- **YOUR ASSIGNMENT**: From the records below, transcribe exactly the lines that begin at the line with "Someone carried the orange_sokonumu" and end at the line with "Someone swapped the", both included.

- **DATA EXCERPTS**:
◆ ◆ ◆ ◆
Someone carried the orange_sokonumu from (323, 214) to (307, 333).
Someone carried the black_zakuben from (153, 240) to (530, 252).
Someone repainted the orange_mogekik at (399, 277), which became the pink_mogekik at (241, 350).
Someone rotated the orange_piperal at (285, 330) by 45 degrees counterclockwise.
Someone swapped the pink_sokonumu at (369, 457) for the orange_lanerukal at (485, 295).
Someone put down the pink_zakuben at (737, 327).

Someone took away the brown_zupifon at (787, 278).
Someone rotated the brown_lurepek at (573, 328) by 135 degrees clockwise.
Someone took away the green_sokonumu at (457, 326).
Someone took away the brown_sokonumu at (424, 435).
◆ ◆ ◆ ◆
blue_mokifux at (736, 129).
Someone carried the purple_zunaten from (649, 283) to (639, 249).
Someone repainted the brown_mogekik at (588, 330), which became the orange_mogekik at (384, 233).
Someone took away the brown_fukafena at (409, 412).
◆ ◆ ◆ ◆
- **SOLVED PROBLEM**:
Someone carried the orange_sokonumu from (323, 214) to (307, 333).
Someone carried the black_zakuben from (153, 240) to (530, 252).
Someone repainted the orange_mogekik at (399, 277), which became the pink_mogekik at (241, 350).
Someone rotated the orange_piperal at (285, 330) by 45 degrees counterclockwise.
Someone swapped the pink_sokonumu at (369, 457) for the orange_lanerukal at (485, 295).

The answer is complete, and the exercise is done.